#### Given information
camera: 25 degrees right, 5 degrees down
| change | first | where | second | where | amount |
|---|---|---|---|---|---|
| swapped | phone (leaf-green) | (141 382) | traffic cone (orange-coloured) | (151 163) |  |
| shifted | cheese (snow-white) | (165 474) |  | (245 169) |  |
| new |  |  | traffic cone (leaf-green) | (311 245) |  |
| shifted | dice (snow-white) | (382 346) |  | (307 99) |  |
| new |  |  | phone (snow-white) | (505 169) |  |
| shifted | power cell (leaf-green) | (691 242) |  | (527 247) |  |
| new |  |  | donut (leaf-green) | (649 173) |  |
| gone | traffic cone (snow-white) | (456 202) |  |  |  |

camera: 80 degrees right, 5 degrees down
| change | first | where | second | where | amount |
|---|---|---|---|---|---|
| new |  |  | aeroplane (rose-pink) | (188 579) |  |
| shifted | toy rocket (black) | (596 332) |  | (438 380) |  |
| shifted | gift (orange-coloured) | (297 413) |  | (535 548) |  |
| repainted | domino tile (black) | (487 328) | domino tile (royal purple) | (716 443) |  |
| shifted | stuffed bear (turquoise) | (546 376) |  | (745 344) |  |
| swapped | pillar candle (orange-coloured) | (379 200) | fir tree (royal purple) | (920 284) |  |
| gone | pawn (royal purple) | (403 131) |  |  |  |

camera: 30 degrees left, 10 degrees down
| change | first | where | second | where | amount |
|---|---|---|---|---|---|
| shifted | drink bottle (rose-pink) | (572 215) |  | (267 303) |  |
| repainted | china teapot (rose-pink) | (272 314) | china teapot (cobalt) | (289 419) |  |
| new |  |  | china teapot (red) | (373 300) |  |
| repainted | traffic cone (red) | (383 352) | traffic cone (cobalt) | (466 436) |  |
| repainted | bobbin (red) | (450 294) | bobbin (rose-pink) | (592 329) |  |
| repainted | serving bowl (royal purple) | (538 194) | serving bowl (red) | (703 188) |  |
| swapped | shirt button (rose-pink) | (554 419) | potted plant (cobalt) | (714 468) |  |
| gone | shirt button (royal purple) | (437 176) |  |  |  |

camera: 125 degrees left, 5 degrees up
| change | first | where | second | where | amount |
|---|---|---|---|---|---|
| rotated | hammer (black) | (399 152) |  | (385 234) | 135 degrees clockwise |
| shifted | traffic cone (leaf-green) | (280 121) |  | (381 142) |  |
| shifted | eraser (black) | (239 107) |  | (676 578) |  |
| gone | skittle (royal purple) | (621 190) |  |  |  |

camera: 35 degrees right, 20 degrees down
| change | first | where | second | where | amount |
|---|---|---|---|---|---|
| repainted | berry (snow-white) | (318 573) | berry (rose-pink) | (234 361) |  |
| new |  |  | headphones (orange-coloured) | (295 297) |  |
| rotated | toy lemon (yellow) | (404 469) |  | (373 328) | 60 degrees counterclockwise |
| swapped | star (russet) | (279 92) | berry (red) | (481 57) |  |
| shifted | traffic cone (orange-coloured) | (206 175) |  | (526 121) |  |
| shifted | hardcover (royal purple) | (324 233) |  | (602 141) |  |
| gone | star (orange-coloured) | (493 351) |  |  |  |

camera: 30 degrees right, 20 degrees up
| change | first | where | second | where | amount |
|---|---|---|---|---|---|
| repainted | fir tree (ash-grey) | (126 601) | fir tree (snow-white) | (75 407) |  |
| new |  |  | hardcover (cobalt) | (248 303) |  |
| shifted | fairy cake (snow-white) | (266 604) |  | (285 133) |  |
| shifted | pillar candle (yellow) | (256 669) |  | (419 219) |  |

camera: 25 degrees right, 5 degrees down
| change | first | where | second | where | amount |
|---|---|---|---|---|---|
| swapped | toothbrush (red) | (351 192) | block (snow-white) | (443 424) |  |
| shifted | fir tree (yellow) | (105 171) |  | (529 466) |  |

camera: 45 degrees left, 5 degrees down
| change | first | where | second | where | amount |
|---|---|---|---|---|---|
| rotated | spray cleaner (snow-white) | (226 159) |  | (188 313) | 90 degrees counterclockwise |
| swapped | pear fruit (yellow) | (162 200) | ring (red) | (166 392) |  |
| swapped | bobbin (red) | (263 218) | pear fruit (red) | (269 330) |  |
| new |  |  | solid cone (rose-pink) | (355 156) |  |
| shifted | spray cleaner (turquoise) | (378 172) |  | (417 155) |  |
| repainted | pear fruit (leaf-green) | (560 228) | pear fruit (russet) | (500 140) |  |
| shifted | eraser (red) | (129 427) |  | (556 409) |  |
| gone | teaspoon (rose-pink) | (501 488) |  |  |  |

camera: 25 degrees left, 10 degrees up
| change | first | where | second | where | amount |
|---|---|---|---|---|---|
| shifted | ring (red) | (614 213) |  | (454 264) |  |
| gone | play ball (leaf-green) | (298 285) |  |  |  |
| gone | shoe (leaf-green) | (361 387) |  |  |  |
########
## [What needs to be done]
From beginning to end, the data must be duplicated exactly.

## [The completed task]
camera: 25 degrees right, 5 degrees down
| change | first | where | second | where | amount |
|---|---|---|---|---|---|
| swapped | phone (leaf-green) | (141 382) | traffic cone (orange-coloured) | (151 163) |  |
| shifted | cheese (snow-white) | (165 474) |  | (245 169) |  |
| new |  |  | traffic cone (leaf-green) | (311 245) |  |
| shifted | dice (snow-white) | (382 346) |  | (307 99) |  |
| new |  |  | phone (snow-white) | (505 169) |  |
| shifted | power cell (leaf-green) | (691 242) |  | (527 247) |  |
| new |  |  | donut (leaf-green) | (649 173) |  |
| gone | traffic cone (snow-white) | (456 202) |  |  |  |

camera: 80 degrees right, 5 degrees down
| change | first | where | second | where | amount |
|---|---|---|---|---|---|
| new |  |  | aeroplane (rose-pink) | (188 579) |  |
| shifted | toy rocket (black) | (596 332) |  | (438 380) |  |
| shifted | gift (orange-coloured) | (297 413) |  | (535 548) |  |
| repainted | domino tile (black) | (487 328) | domino tile (royal purple) | (716 443) |  |
| shifted | stuffed bear (turquoise) | (546 376) |  | (745 344) |  |
| swapped | pillar candle (orange-coloured) | (379 200) | fir tree (royal purple) | (920 284) |  |
| gone | pawn (royal purple) | (403 131) |  |  |  |

camera: 30 degrees left, 10 degrees down
| change | first | where | second | where | amount |
|---|---|---|---|---|---|
| shifted | drink bottle (rose-pink) | (572 215) |  | (267 303) |  |
| repainted | china teapot (rose-pink) | (272 314) | china teapot (cobalt) | (289 419) |  |
| new |  |  | china teapot (red) | (373 300) |  |
| repainted | traffic cone (red) | (383 352) | traffic cone (cobalt) | (466 436) |  |
| repainted | bobbin (red) | (450 294) | bobbin (rose-pink) | (592 329) |  |
| repainted | serving bowl (royal purple) | (538 194) | serving bowl (red) | (703 188) |  |
| swapped | shirt button (rose-pink) | (554 419) | potted plant (cobalt) | (714 468) |  |
| gone | shirt button (royal purple) | (437 176) |  |  |  |

camera: 125 degrees left, 5 degrees up
| change | first | where | second | where | amount |
|---|---|---|---|---|---|
| rotated | hammer (black) | (399 152) |  | (385 234) | 135 degrees clockwise |
| shifted | traffic cone (leaf-green) | (280 121) |  | (381 142) |  |
| shifted | eraser (black) | (239 107) |  | (676 578) |  |
| gone | skittle (royal purple) | (621 190) |  |  |  |

camera: 35 degrees right, 20 degrees down
| change | first | where | second | where | amount |
|---|---|---|---|---|---|
| repainted | berry (snow-white) | (318 573) | berry (rose-pink) | (234 361) |  |
| new |  |  | headphones (orange-coloured) | (295 297) |  |
| rotated | toy lemon (yellow) | (404 469) |  | (373 328) | 60 degrees counterclockwise |
| swapped | star (russet) | (279 92) | berry (red) | (481 57) |  |
| shifted | traffic cone (orange-coloured) | (206 175) |  | (526 121) |  |
| shifted | hardcover (royal purple) | (324 233) |  | (602 141) |  |
| gone | star (orange-coloured) | (493 351) |  |  |  |

camera: 30 degrees right, 20 degrees up
| change | first | where | second | where | amount |
|---|---|---|---|---|---|
| repainted | fir tree (ash-grey) | (126 601) | fir tree (snow-white) | (75 407) |  |
| new |  |  | hardcover (cobalt) | (248 303) |  |
| shifted | fairy cake (snow-white) | (266 604) |  | (285 133) |  |
| shifted | pillar candle (yellow) | (256 669) |  | (419 219) |  |

camera: 25 degrees right, 5 degrees down
| change | first | where | second | where | amount |
|---|---|---|---|---|---|
| swapped | toothbrush (red) | (351 192) | block (snow-white) | (443 424) |  |
| shifted | fir tree (yellow) | (105 171) |  | (529 466) |  |

camera: 45 degrees left, 5 degrees down
| change | first | where | second | where | amount |
|---|---|---|---|---|---|
| rotated | spray cleaner (snow-white) | (226 159) |  | (188 313) | 90 degrees counterclockwise |
| swapped | pear fruit (yellow) | (162 200) | ring (red) | (166 392) |  |
| swapped | bobbin (red) | (263 218) | pear fruit (red) | (269 330) |  |
| new |  |  | solid cone (rose-pink) | (355 156) |  |
| shifted | spray cleaner (turquoise) | (378 172) |  | (417 155) |  |
| repainted | pear fruit (leaf-green) | (560 228) | pear fruit (russet) | (500 140) |  |
| shifted | eraser (red) | (129 427) |  | (556 409) |  |
| gone | teaspoon (rose-pink) | (501 488) |  |  |  |

camera: 25 degrees left, 10 degrees up
| change | first | where | second | where | amount |
|---|---|---|---|---|---|
| shifted | ring (red) | (614 213) |  | (454 264) |  |
| gone | play ball (leaf-green) | (298 285) |  |  |  |
| gone | shoe (leaf-green) | (361 387) |  |  |  |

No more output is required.